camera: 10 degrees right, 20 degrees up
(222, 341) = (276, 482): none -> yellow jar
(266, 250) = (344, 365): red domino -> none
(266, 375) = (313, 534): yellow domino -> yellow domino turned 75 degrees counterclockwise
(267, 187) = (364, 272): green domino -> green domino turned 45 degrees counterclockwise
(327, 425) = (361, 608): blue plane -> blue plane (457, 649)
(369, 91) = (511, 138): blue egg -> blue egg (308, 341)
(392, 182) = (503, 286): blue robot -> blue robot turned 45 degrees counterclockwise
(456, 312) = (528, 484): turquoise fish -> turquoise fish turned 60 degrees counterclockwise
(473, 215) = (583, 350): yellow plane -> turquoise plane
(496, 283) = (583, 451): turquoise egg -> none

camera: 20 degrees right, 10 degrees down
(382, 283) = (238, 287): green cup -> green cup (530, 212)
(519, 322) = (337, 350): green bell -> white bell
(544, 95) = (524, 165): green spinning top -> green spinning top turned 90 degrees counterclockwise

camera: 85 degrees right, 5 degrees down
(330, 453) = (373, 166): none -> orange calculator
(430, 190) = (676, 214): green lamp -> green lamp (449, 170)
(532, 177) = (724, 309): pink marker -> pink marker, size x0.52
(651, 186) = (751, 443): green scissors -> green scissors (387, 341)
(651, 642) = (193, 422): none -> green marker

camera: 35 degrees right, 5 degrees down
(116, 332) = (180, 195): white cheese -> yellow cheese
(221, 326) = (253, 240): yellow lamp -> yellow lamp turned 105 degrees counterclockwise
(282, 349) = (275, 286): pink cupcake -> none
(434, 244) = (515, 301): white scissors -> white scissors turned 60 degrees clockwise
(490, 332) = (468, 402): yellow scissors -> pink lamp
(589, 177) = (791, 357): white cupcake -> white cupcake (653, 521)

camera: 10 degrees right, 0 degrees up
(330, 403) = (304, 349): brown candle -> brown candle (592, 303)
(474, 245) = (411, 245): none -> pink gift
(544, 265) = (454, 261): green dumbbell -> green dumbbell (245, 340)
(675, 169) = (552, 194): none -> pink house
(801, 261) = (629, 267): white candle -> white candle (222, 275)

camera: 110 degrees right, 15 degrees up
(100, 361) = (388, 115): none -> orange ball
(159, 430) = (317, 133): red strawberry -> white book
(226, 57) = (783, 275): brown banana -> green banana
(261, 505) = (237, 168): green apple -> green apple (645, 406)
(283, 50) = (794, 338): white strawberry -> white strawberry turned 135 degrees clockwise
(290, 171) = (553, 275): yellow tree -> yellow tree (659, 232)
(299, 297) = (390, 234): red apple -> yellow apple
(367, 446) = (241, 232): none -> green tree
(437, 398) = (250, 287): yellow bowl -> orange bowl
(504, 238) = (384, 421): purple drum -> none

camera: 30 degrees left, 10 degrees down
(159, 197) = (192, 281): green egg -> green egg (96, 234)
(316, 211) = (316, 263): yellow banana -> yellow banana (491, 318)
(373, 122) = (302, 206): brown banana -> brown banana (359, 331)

────

■ Exercise brief ■
Your answer should be all lines from the data that contain "tree".

■ Written answer ■
(290, 171) = (553, 275): yellow tree -> yellow tree (659, 232)
(367, 446) = (241, 232): none -> green tree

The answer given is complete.